TASK TO COMPLETE: The reply must return each line of the data exactly.

DATA TO PROCESS:

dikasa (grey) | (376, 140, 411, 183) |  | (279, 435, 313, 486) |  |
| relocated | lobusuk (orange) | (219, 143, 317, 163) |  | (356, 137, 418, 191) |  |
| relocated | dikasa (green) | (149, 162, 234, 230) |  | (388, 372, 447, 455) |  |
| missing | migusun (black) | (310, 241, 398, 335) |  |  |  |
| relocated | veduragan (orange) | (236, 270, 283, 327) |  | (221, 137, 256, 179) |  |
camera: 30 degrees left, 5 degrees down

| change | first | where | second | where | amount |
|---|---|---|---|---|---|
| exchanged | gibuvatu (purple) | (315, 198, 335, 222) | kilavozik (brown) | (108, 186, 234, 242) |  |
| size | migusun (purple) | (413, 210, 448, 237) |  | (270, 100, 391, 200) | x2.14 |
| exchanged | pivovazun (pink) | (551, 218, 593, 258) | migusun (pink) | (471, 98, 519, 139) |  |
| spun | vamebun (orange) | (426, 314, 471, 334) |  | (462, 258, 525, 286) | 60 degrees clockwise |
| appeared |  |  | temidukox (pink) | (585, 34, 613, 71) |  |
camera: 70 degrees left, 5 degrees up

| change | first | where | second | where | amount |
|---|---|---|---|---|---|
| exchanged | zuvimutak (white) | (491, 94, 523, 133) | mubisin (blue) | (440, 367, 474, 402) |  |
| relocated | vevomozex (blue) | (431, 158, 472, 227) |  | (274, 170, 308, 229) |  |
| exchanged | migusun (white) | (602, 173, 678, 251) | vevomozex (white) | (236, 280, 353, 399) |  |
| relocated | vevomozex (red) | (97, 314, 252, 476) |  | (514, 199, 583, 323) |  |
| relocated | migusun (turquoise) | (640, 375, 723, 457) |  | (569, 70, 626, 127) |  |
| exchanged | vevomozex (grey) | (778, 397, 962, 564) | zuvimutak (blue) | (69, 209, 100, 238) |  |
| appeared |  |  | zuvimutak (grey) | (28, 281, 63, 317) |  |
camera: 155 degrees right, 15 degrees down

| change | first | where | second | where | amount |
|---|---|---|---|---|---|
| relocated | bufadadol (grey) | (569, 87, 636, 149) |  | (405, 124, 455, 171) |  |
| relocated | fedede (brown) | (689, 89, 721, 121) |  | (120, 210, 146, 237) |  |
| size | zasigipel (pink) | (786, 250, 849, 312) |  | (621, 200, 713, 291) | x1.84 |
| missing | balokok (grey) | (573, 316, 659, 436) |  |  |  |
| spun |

REPLY:
dikasa (grey) | (376, 140, 411, 183) |  | (279, 435, 313, 486) |  |
| relocated | lobusuk (orange) | (219, 143, 317, 163) |  | (356, 137, 418, 191) |  |
| relocated | dikasa (green) | (149, 162, 234, 230) |  | (388, 372, 447, 455) |  |
| missing | migusun (black) | (310, 241, 398, 335) |  |  |  |
| relocated | veduragan (orange) | (236, 270, 283, 327) |  | (221, 137, 256, 179) |  |
camera: 30 degrees left, 5 degrees down

| change | first | where | second | where | amount |
|---|---|---|---|---|---|
| exchanged | gibuvatu (purple) | (315, 198, 335, 222) | kilavozik (brown) | (108, 186, 234, 242) |  |
| size | migusun (purple) | (413, 210, 448, 237) |  | (270, 100, 391, 200) | x2.14 |
| exchanged | pivovazun (pink) | (551, 218, 593, 258) | migusun (pink) | (471, 98, 519, 139) |  |
| spun | vamebun (orange) | (426, 314, 471, 334) |  | (462, 258, 525, 286) | 60 degrees clockwise |
| appeared |  |  | temidukox (pink) | (585, 34, 613, 71) |  |
camera: 70 degrees left, 5 degrees up

| change | first | where | second | where | amount |
|---|---|---|---|---|---|
| exchanged | zuvimutak (white) | (491, 94, 523, 133) | mubisin (blue) | (440, 367, 474, 402) |  |
| relocated | vevomozex (blue) | (431, 158, 472, 227) |  | (274, 170, 308, 229) |  |
| exchanged | migusun (white) | (602, 173, 678, 251) | vevomozex (white) | (236, 280, 353, 399) |  |
| relocated | vevomozex (red) | (97, 314, 252, 476) |  | (514, 199, 583, 323) |  |
| relocated | migusun (turquoise) | (640, 375, 723, 457) |  | (569, 70, 626, 127) |  |
| exchanged | vevomozex (grey) | (778, 397, 962, 564) | zuvimutak (blue) | (69, 209, 100, 238) |  |
| appeared |  |  | zuvimutak (grey) | (28, 281, 63, 317) |  |
camera: 155 degrees right, 15 degrees down

| change | first | where | second | where | amount |
|---|---|---|---|---|---|
| relocated | bufadadol (grey) | (569, 87, 636, 149) |  | (405, 124, 455, 171) |  |
| relocated | fedede (brown) | (689, 89, 721, 121) |  | (120, 210, 146, 237) |  |
| size | zasigipel (pink) | (786, 250, 849, 312) |  | (621, 200, 713, 291) | x1.84 |
| missing | balokok (grey) | (573, 316, 659, 436) |  |  |  |
| spun |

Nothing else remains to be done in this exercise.